- [Task material]
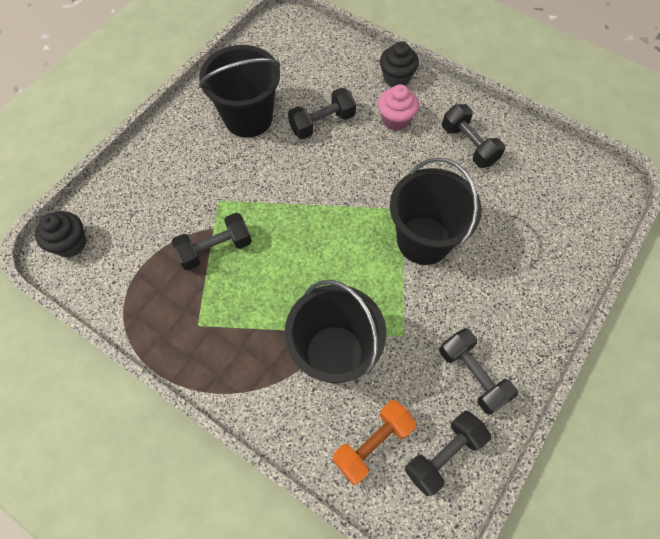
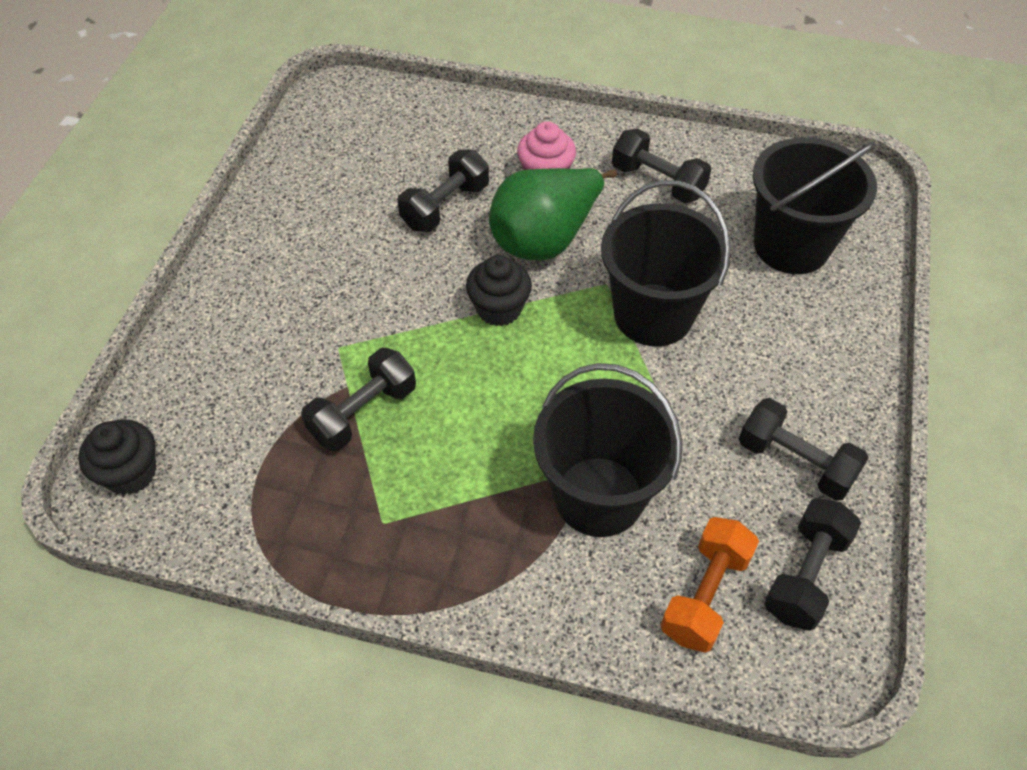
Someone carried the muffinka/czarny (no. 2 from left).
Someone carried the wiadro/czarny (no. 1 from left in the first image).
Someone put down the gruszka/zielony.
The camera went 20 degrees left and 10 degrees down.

--

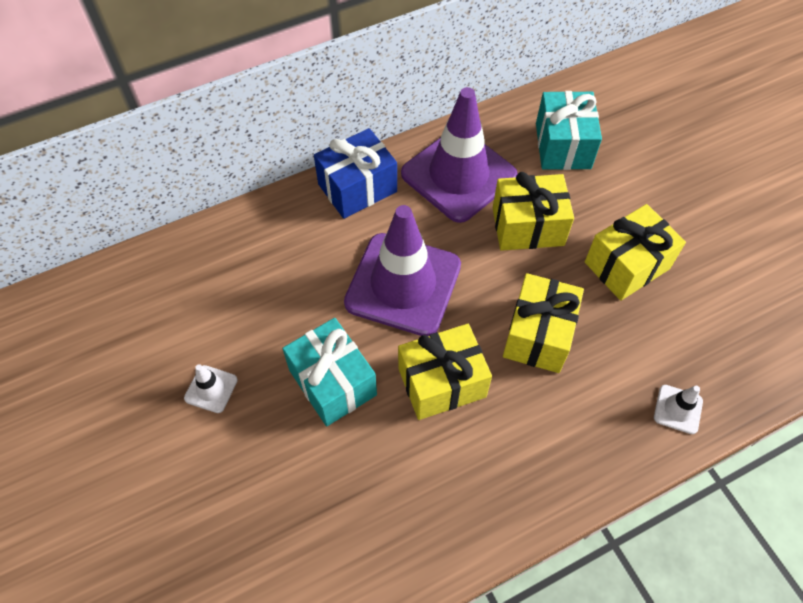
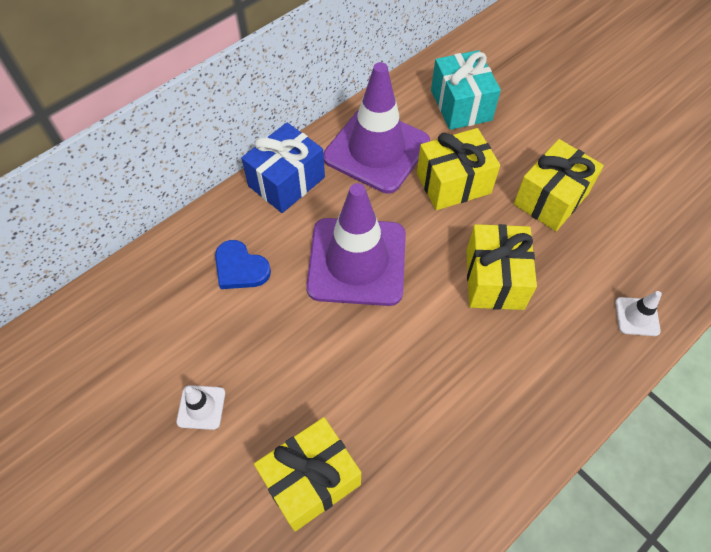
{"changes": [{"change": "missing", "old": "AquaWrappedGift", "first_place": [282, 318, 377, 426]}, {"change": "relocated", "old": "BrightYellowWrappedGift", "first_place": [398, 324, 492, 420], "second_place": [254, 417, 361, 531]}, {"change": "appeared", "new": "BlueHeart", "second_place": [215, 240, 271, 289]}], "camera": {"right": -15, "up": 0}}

- [Your instructions]
In the listing above, start at the line with "Someone carried the muffinka/czarny", go on through the line with "The camera went", and copy each of those lines exactly; leave out all the rest.

- [The answer]
Someone carried the muffinka/czarny (no. 2 from left).
Someone carried the wiadro/czarny (no. 1 from left in the first image).
Someone put down the gruszka/zielony.
The camera went 20 degrees left and 10 degrees down.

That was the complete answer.